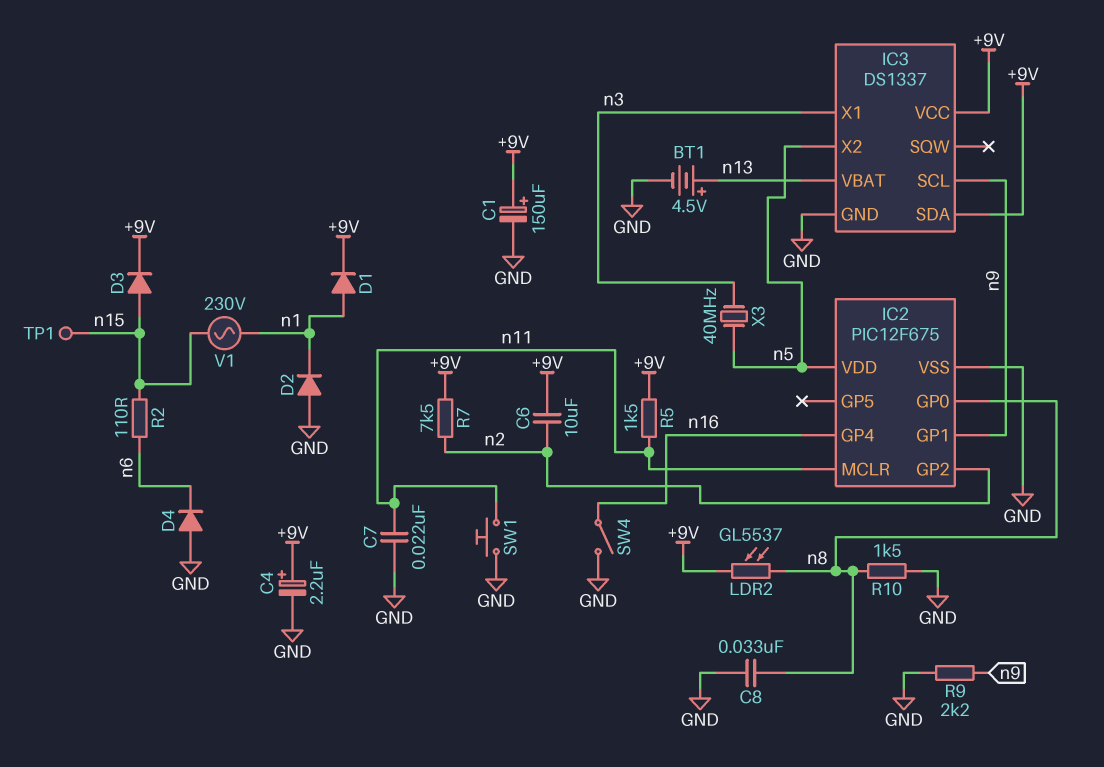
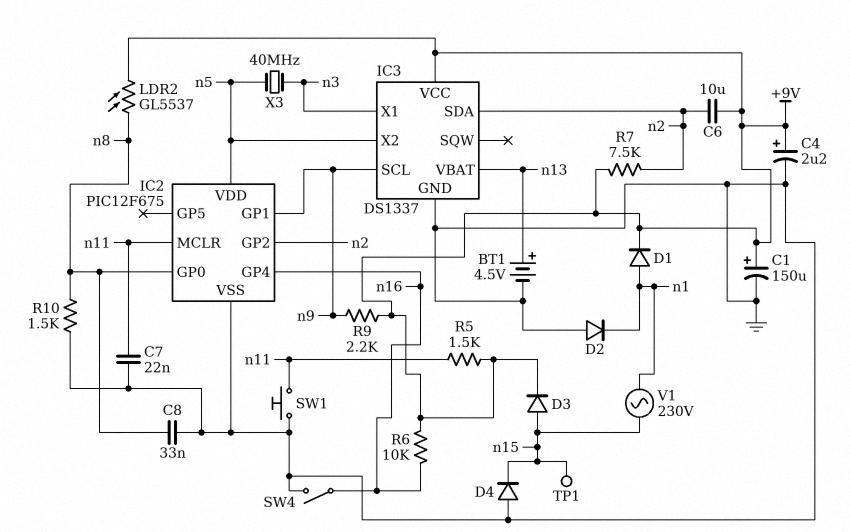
D4: diode (A GND, K n6) -> diode (A GND, K n15)
IC3 pin SDA: +9V -> n2
R2: 110 (n6, n15) -> none
R6: none -> 10k (+9V, n16)
R9: 2.2k (GND, n9) -> 2.2k (+9V, n9)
══════════════════════════════
Try it: Could you reproduce the records above exactly, leaving out every picture?

Response area:
D4: diode (A GND, K n6) -> diode (A GND, K n15)
IC3 pin SDA: +9V -> n2
R2: 110 (n6, n15) -> none
R6: none -> 10k (+9V, n16)
R9: 2.2k (GND, n9) -> 2.2k (+9V, n9)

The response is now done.